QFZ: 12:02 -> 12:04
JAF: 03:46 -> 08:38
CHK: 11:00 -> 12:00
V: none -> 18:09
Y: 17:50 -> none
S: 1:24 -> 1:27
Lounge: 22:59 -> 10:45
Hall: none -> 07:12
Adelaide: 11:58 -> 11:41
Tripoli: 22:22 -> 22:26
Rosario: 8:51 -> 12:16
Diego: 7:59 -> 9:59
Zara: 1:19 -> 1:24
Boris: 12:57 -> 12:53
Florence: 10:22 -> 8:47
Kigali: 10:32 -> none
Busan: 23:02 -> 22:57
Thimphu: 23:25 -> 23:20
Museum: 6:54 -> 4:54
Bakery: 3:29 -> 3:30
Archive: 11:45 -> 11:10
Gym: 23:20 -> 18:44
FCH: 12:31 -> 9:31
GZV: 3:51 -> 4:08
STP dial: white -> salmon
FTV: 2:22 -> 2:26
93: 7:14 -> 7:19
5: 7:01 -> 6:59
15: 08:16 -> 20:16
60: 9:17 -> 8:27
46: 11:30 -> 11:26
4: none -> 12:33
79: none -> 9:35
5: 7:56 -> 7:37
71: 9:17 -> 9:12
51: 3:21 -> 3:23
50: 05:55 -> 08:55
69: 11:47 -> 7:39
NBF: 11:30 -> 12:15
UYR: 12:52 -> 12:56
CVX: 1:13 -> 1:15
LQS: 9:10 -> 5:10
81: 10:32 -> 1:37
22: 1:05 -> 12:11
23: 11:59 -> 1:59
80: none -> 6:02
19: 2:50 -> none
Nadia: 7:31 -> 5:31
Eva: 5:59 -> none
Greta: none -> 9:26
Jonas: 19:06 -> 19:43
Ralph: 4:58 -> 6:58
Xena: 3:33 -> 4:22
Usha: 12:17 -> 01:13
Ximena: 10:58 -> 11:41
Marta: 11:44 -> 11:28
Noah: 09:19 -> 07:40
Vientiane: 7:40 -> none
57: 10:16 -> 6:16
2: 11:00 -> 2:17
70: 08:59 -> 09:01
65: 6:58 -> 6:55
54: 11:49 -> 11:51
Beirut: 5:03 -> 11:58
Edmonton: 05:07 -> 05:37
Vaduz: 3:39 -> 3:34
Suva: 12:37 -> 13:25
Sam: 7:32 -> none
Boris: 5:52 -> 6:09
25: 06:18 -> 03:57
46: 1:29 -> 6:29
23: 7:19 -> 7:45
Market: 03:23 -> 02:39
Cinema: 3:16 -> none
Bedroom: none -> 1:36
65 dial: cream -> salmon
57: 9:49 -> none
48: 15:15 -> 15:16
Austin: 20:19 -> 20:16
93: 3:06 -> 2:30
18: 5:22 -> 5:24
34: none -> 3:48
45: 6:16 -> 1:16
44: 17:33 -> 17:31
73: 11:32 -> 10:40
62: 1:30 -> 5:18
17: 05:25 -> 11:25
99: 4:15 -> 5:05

* SHORT EXERCISE
Rewrite every line of the data above, replacing "salmon" with "peach" wherever it appears and keeping everything else the same.

* SOLUTION TO THIS PROBLEM
QFZ: 12:02 -> 12:04
JAF: 03:46 -> 08:38
CHK: 11:00 -> 12:00
V: none -> 18:09
Y: 17:50 -> none
S: 1:24 -> 1:27
Lounge: 22:59 -> 10:45
Hall: none -> 07:12
Adelaide: 11:58 -> 11:41
Tripoli: 22:22 -> 22:26
Rosario: 8:51 -> 12:16
Diego: 7:59 -> 9:59
Zara: 1:19 -> 1:24
Boris: 12:57 -> 12:53
Florence: 10:22 -> 8:47
Kigali: 10:32 -> none
Busan: 23:02 -> 22:57
Thimphu: 23:25 -> 23:20
Museum: 6:54 -> 4:54
Bakery: 3:29 -> 3:30
Archive: 11:45 -> 11:10
Gym: 23:20 -> 18:44
FCH: 12:31 -> 9:31
GZV: 3:51 -> 4:08
STP dial: white -> peach
FTV: 2:22 -> 2:26
93: 7:14 -> 7:19
5: 7:01 -> 6:59
15: 08:16 -> 20:16
60: 9:17 -> 8:27
46: 11:30 -> 11:26
4: none -> 12:33
79: none -> 9:35
5: 7:56 -> 7:37
71: 9:17 -> 9:12
51: 3:21 -> 3:23
50: 05:55 -> 08:55
69: 11:47 -> 7:39
NBF: 11:30 -> 12:15
UYR: 12:52 -> 12:56
CVX: 1:13 -> 1:15
LQS: 9:10 -> 5:10
81: 10:32 -> 1:37
22: 1:05 -> 12:11
23: 11:59 -> 1:59
80: none -> 6:02
19: 2:50 -> none
Nadia: 7:31 -> 5:31
Eva: 5:59 -> none
Greta: none -> 9:26
Jonas: 19:06 -> 19:43
Ralph: 4:58 -> 6:58
Xena: 3:33 -> 4:22
Usha: 12:17 -> 01:13
Ximena: 10:58 -> 11:41
Marta: 11:44 -> 11:28
Noah: 09:19 -> 07:40
Vientiane: 7:40 -> none
57: 10:16 -> 6:16
2: 11:00 -> 2:17
70: 08:59 -> 09:01
65: 6:58 -> 6:55
54: 11:49 -> 11:51
Beirut: 5:03 -> 11:58
Edmonton: 05:07 -> 05:37
Vaduz: 3:39 -> 3:34
Suva: 12:37 -> 13:25
Sam: 7:32 -> none
Boris: 5:52 -> 6:09
25: 06:18 -> 03:57
46: 1:29 -> 6:29
23: 7:19 -> 7:45
Market: 03:23 -> 02:39
Cinema: 3:16 -> none
Bedroom: none -> 1:36
65 dial: cream -> peach
57: 9:49 -> none
48: 15:15 -> 15:16
Austin: 20:19 -> 20:16
93: 3:06 -> 2:30
18: 5:22 -> 5:24
34: none -> 3:48
45: 6:16 -> 1:16
44: 17:33 -> 17:31
73: 11:32 -> 10:40
62: 1:30 -> 5:18
17: 05:25 -> 11:25
99: 4:15 -> 5:05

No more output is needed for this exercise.